(Task goal)
Below are entries; output exactly the lines from the one with "none -> yellow brick E8:F8 level 2" to the one with "brown slope K7:L7", both included, and nothing else.

(Materials provided)
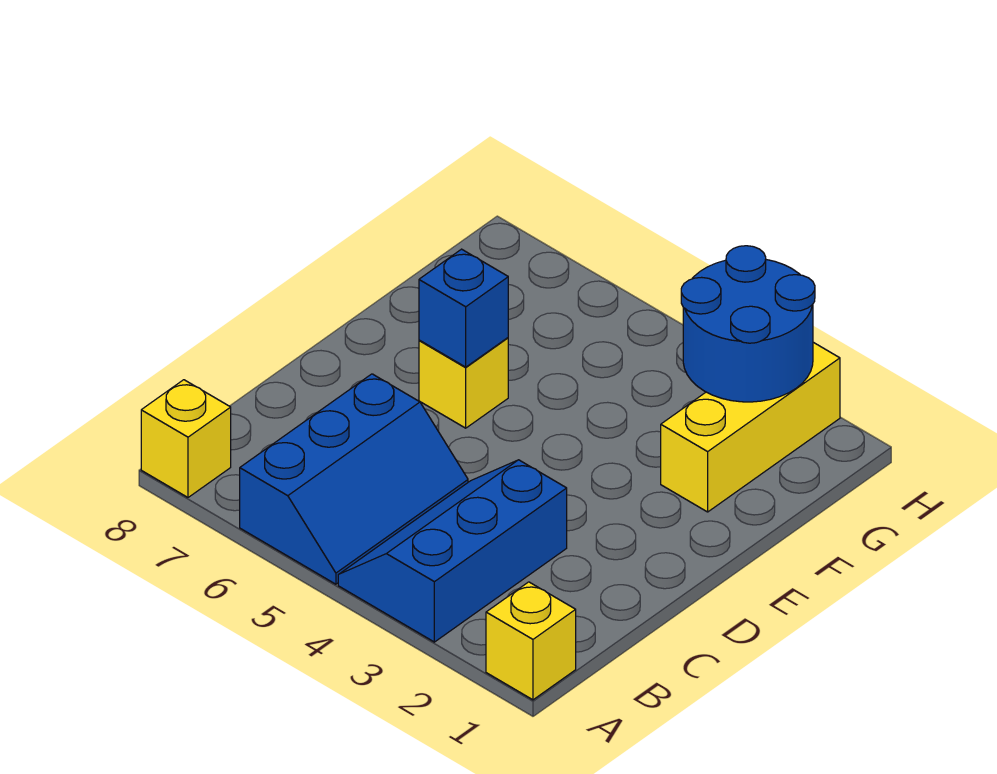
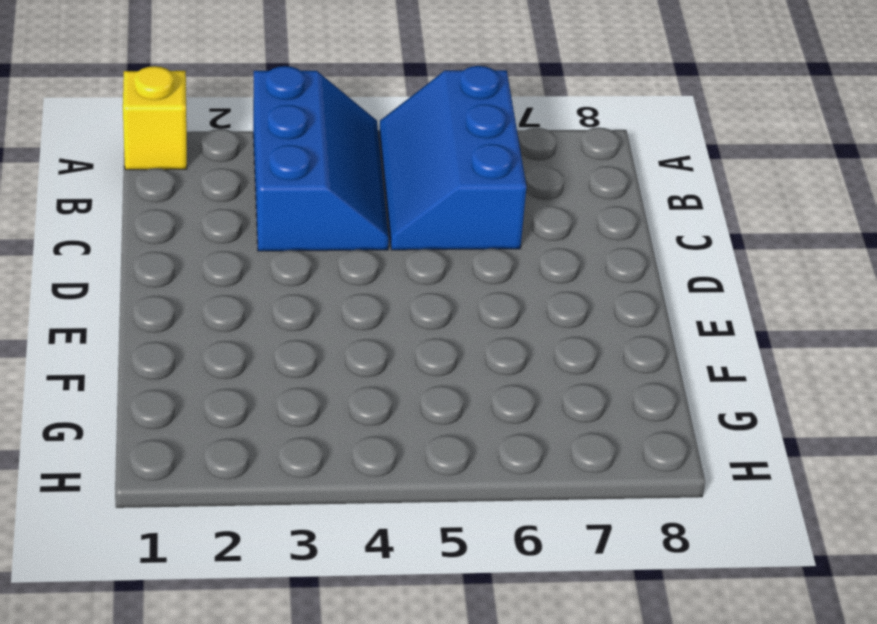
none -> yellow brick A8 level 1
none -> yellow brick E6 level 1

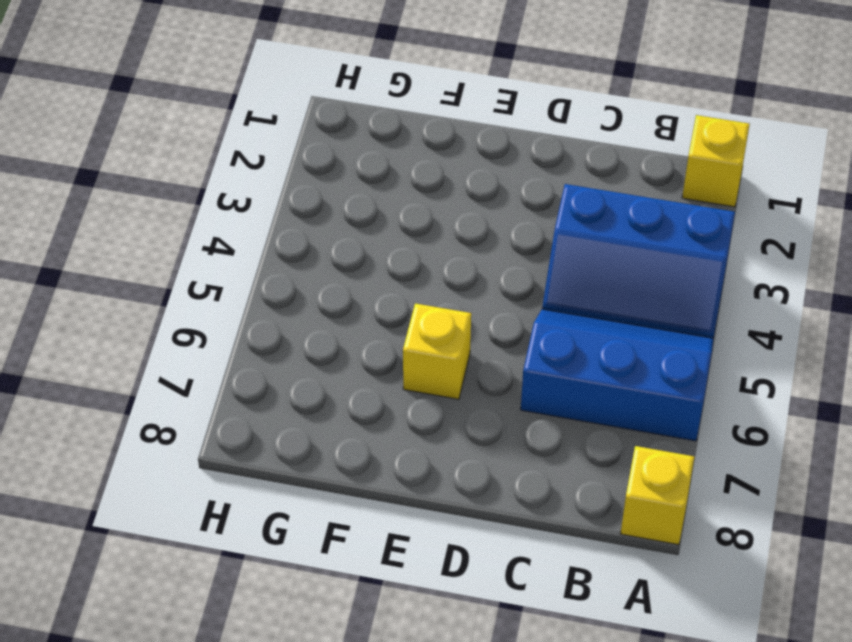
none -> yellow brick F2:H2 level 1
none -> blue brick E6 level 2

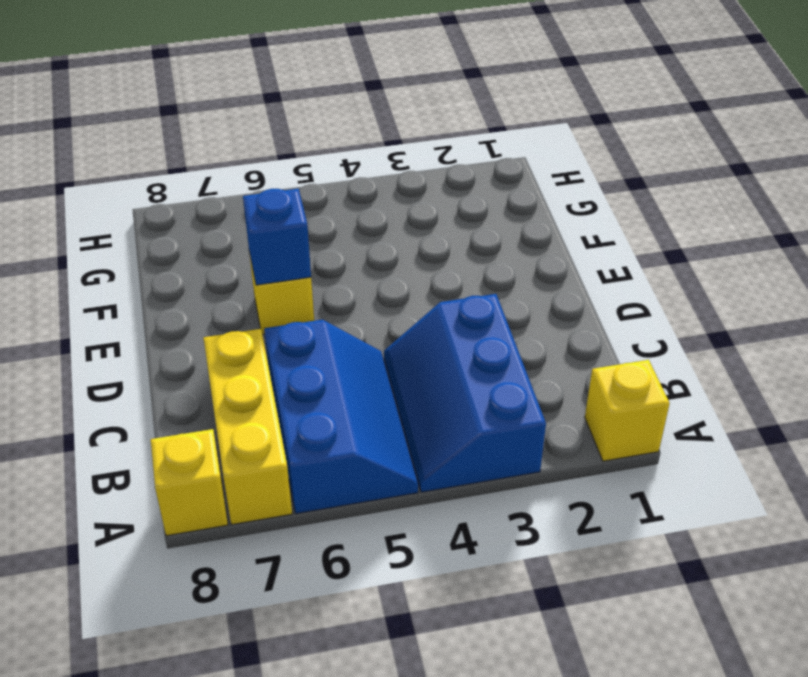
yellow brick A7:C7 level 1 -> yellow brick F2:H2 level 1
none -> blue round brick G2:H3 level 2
--
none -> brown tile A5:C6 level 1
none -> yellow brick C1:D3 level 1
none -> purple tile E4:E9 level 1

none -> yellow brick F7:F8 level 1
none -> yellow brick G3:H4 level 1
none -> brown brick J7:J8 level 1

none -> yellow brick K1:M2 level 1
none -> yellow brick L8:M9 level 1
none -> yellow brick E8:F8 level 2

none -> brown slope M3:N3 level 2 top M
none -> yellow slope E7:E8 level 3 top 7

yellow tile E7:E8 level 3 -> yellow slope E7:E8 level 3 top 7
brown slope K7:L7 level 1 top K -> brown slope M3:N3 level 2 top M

(Written response)
none -> yellow brick E8:F8 level 2

none -> brown slope M3:N3 level 2 top M
none -> yellow slope E7:E8 level 3 top 7

yellow tile E7:E8 level 3 -> yellow slope E7:E8 level 3 top 7
brown slope K7:L7 level 1 top K -> brown slope M3:N3 level 2 top M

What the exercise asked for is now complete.